-- Work task --
Records follow. Select each line holding "swing".

-- Supplied data --
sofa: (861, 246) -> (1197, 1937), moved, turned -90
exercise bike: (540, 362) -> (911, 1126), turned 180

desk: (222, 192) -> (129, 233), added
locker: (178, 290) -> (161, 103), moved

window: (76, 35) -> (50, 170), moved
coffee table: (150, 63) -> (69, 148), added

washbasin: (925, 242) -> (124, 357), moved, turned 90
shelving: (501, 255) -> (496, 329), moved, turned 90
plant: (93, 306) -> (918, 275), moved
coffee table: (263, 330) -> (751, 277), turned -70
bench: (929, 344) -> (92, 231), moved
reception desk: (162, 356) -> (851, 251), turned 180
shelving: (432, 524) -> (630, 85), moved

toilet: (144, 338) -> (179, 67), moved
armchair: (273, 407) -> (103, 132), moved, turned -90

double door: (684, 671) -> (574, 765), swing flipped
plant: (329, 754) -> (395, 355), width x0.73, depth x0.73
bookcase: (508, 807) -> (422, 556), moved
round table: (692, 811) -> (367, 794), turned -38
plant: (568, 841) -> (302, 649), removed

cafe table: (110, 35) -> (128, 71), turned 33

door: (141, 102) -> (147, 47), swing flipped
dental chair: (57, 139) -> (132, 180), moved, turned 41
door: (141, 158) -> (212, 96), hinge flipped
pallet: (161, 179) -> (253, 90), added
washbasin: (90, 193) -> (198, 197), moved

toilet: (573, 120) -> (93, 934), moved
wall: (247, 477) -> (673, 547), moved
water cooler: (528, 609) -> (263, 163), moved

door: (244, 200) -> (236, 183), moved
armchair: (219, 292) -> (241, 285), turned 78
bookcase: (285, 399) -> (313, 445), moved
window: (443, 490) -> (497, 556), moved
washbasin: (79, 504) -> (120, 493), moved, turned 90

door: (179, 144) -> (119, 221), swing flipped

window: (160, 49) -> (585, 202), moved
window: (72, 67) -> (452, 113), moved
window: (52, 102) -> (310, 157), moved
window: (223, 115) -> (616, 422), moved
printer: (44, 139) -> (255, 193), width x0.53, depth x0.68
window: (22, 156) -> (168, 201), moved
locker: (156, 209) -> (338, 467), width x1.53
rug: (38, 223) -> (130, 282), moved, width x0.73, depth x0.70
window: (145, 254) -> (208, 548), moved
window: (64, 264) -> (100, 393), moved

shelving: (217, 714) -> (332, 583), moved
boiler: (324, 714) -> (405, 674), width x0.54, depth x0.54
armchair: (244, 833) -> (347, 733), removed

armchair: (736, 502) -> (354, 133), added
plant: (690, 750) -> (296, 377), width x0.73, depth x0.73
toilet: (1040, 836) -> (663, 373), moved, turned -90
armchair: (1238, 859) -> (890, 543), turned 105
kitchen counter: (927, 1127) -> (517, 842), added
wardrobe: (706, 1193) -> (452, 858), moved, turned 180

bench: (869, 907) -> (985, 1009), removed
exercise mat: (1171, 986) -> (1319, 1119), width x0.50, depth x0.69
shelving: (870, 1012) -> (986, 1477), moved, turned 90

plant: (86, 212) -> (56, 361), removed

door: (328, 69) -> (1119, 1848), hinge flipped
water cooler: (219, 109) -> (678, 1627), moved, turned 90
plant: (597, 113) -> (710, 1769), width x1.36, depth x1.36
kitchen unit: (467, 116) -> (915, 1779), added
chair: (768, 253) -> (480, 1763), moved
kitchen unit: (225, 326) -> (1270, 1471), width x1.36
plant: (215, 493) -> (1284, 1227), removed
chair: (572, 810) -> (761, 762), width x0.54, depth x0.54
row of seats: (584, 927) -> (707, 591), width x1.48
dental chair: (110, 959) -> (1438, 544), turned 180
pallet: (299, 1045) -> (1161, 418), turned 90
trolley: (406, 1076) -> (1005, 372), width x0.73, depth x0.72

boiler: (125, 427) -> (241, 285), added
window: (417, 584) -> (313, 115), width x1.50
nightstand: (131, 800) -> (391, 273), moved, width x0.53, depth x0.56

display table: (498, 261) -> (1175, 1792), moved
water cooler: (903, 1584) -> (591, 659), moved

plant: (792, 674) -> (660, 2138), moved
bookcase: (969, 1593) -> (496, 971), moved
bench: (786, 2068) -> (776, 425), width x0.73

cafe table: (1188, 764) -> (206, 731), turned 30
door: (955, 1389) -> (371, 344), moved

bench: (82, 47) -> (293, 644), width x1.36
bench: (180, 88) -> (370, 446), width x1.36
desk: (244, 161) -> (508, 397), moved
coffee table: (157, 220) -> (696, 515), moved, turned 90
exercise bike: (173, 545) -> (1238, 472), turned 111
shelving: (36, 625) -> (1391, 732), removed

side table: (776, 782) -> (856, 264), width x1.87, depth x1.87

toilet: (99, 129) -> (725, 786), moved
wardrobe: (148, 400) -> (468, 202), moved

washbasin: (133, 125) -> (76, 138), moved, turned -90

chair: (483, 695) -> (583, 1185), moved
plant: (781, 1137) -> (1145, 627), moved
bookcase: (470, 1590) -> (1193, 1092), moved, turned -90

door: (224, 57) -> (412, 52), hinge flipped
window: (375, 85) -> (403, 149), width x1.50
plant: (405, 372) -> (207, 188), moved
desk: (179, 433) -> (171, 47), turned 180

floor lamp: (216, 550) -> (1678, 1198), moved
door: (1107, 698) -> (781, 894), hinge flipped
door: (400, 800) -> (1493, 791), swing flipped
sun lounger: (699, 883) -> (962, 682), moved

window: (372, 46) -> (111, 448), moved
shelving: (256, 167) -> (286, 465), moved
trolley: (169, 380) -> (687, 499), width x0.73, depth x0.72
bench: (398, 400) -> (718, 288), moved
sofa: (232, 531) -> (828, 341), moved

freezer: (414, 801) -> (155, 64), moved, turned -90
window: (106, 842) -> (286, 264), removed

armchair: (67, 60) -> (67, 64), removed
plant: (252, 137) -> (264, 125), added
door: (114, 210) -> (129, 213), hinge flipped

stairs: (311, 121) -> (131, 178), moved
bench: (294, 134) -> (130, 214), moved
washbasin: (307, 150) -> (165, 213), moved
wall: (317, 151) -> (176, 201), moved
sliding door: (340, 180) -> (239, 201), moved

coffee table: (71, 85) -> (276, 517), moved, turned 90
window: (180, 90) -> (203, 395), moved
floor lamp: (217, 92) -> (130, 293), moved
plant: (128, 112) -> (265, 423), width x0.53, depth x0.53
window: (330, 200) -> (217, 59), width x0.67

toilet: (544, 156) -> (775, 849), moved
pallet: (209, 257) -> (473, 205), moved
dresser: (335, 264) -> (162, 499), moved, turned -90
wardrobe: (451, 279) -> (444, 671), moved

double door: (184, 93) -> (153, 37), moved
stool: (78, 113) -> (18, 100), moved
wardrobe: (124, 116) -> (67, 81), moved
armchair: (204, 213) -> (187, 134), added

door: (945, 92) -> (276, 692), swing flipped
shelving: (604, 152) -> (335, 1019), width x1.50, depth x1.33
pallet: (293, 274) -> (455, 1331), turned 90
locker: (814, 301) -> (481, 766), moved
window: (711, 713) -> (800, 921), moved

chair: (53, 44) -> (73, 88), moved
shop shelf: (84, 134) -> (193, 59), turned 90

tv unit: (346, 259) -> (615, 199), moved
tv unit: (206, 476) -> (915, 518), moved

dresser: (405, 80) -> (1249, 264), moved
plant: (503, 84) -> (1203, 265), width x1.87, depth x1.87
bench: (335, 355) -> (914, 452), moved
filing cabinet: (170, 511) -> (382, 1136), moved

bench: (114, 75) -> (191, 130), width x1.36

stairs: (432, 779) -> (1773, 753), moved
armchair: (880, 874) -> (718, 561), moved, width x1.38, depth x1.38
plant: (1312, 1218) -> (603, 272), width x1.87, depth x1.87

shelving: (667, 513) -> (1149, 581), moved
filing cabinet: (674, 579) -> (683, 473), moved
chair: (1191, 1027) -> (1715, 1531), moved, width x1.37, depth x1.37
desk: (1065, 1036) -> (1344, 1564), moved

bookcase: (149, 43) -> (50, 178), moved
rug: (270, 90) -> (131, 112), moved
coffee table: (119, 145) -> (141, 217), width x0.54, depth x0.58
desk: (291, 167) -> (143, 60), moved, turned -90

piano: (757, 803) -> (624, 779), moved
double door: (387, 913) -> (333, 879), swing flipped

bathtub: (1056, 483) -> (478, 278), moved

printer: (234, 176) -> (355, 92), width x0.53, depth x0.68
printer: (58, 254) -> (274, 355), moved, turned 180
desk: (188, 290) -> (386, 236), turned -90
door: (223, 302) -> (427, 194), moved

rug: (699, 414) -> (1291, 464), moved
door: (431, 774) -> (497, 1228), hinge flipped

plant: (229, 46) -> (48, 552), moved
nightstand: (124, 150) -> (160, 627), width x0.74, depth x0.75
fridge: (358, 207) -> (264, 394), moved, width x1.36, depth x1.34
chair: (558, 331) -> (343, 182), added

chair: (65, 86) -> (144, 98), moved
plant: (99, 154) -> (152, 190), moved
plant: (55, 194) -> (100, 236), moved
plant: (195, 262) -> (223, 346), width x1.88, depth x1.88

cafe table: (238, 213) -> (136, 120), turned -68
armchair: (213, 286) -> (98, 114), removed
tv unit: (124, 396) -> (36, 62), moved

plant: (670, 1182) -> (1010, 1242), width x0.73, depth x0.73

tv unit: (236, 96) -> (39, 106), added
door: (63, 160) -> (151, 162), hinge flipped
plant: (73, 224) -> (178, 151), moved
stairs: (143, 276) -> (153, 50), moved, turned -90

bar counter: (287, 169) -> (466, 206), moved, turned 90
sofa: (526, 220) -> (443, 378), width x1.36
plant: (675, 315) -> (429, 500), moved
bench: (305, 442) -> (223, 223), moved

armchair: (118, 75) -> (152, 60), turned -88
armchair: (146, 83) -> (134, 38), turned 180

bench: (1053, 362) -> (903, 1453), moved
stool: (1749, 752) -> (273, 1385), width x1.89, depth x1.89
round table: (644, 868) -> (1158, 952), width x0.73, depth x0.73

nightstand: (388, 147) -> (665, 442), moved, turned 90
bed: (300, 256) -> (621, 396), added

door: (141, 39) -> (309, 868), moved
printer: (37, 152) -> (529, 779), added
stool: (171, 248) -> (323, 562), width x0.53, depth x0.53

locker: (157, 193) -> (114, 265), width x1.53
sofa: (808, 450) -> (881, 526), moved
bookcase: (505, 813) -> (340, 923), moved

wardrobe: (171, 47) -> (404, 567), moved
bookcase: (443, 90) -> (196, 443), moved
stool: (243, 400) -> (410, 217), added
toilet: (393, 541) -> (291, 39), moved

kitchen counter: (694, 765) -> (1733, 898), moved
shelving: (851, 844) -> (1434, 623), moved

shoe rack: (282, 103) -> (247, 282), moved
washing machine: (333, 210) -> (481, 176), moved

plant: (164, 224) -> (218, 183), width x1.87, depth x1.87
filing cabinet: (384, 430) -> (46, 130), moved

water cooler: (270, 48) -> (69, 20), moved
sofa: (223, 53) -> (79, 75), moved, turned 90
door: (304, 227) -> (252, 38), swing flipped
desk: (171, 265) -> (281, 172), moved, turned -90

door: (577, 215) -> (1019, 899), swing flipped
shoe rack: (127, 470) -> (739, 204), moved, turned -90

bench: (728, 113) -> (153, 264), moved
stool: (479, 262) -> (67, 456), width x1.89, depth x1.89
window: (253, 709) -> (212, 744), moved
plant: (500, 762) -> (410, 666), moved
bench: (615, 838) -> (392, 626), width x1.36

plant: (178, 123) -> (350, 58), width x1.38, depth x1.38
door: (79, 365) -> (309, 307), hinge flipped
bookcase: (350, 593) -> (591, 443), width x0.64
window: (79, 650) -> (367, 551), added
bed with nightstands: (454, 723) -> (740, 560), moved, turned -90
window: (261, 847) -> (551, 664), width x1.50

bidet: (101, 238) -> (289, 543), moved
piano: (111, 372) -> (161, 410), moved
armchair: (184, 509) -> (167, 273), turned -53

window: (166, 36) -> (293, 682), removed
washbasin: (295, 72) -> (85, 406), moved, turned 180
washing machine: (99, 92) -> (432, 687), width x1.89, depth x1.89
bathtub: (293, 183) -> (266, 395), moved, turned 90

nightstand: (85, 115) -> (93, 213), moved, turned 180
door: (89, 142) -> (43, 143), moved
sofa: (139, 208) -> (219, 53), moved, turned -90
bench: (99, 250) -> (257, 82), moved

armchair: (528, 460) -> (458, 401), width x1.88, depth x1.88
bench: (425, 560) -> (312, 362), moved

-- Exercise output --
double door: (684, 671) -> (574, 765), swing flipped
door: (141, 102) -> (147, 47), swing flipped
door: (179, 144) -> (119, 221), swing flipped
door: (400, 800) -> (1493, 791), swing flipped
door: (945, 92) -> (276, 692), swing flipped
double door: (387, 913) -> (333, 879), swing flipped
door: (304, 227) -> (252, 38), swing flipped
door: (577, 215) -> (1019, 899), swing flipped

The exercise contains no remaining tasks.